#### THE DATA:
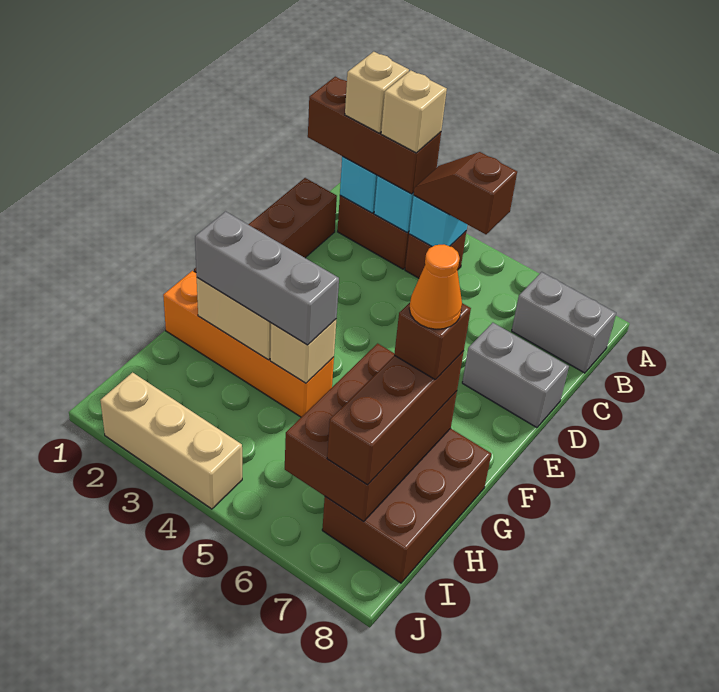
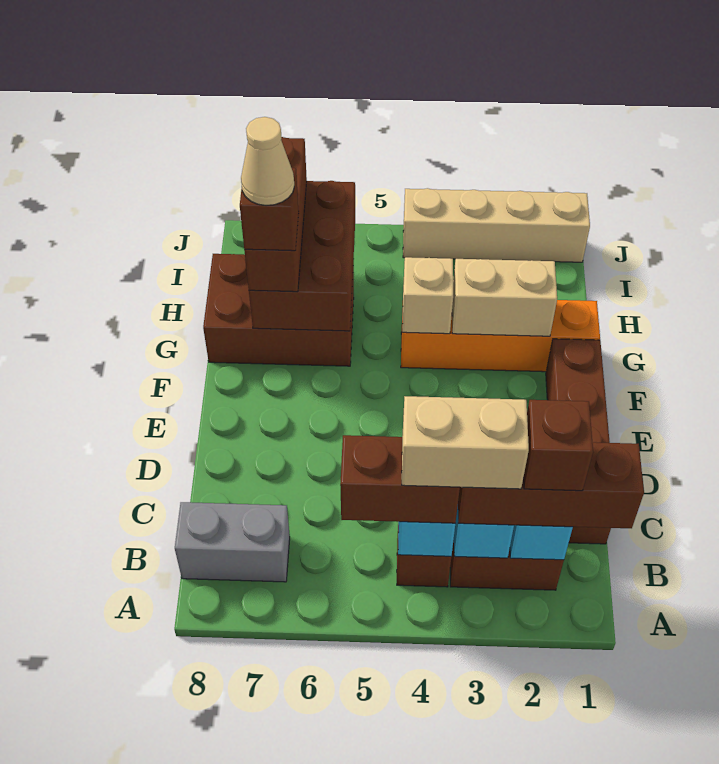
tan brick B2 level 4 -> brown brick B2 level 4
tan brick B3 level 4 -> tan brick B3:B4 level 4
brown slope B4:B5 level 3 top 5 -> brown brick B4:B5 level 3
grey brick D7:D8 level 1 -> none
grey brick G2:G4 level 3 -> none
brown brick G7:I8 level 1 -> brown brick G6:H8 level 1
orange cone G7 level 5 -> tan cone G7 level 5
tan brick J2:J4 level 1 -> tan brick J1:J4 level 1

==

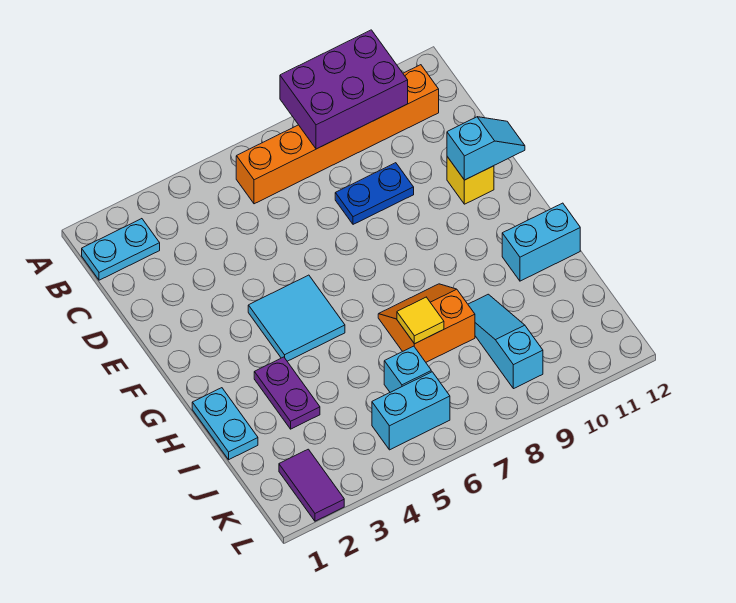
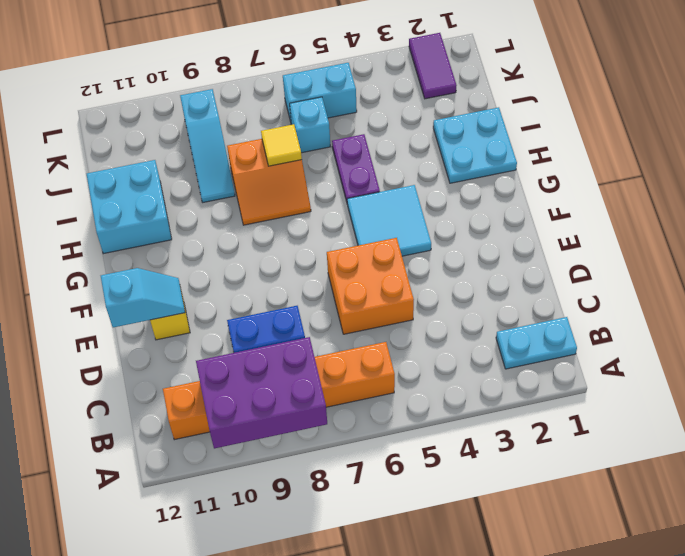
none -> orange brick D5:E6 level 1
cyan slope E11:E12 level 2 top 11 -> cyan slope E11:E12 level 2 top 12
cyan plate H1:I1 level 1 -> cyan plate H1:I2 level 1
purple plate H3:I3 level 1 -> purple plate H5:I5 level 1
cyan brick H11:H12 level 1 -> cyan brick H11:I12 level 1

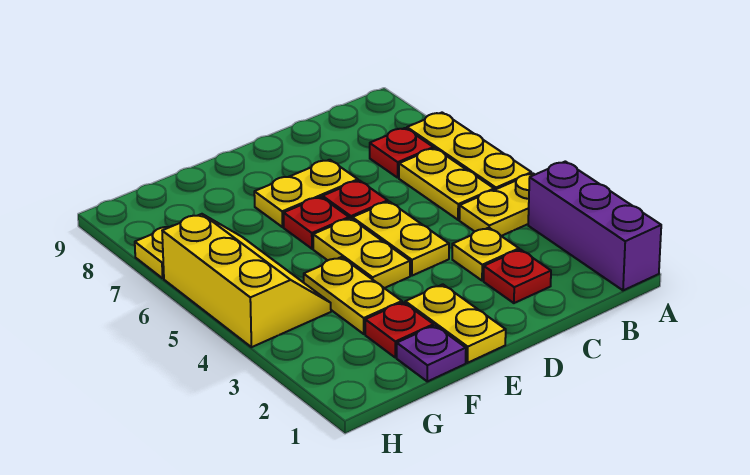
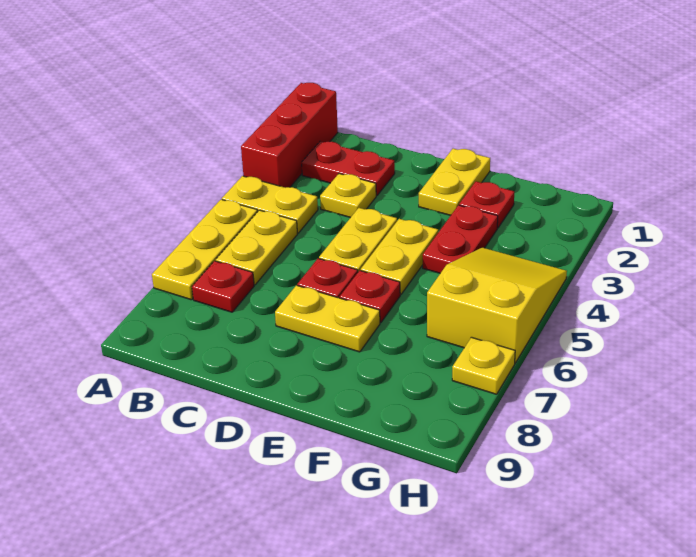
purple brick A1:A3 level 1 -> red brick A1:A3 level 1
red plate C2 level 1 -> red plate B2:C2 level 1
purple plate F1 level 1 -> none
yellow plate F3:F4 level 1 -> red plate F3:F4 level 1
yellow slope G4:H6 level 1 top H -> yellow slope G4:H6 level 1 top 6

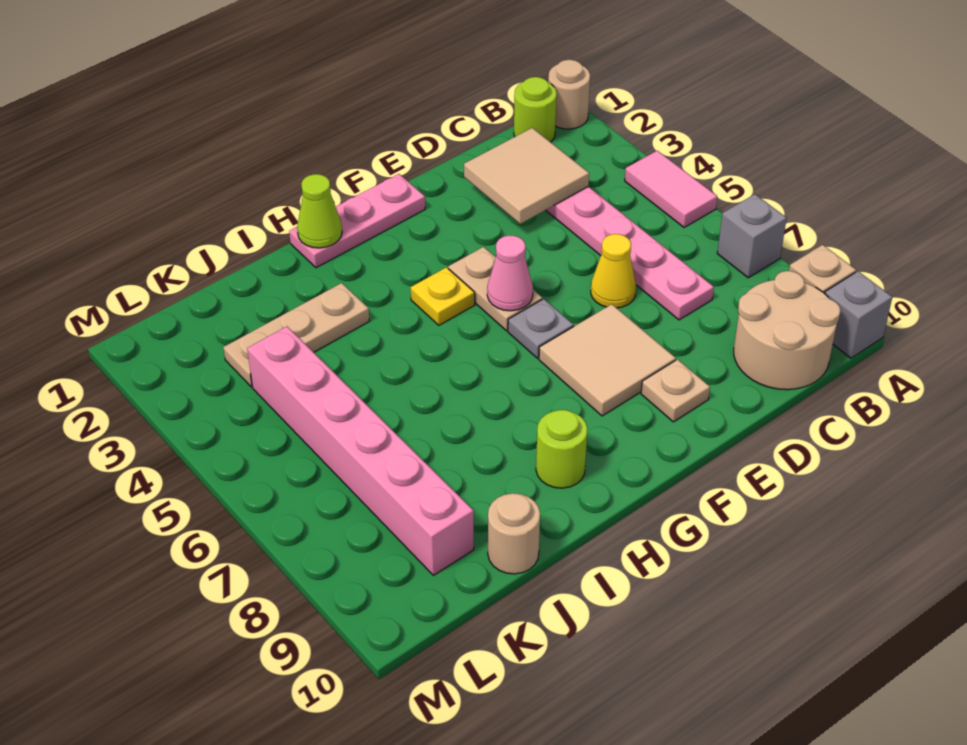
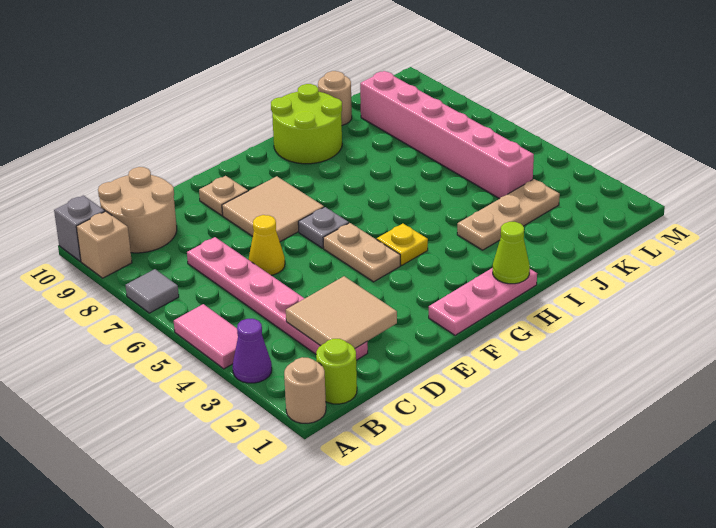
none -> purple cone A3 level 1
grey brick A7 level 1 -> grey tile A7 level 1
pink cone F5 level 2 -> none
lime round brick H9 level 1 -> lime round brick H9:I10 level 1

#### WHAT THE TASK ASKS:
Give back, exactly as written, the stretch from the line with "grey brick A7 level 1 -> grey tile A7 level 1" through the line with "lime round brick H9 level", and no other lines from the records above.

#### RESULT OF THE TASK:
grey brick A7 level 1 -> grey tile A7 level 1
pink cone F5 level 2 -> none
lime round brick H9 level 1 -> lime round brick H9:I10 level 1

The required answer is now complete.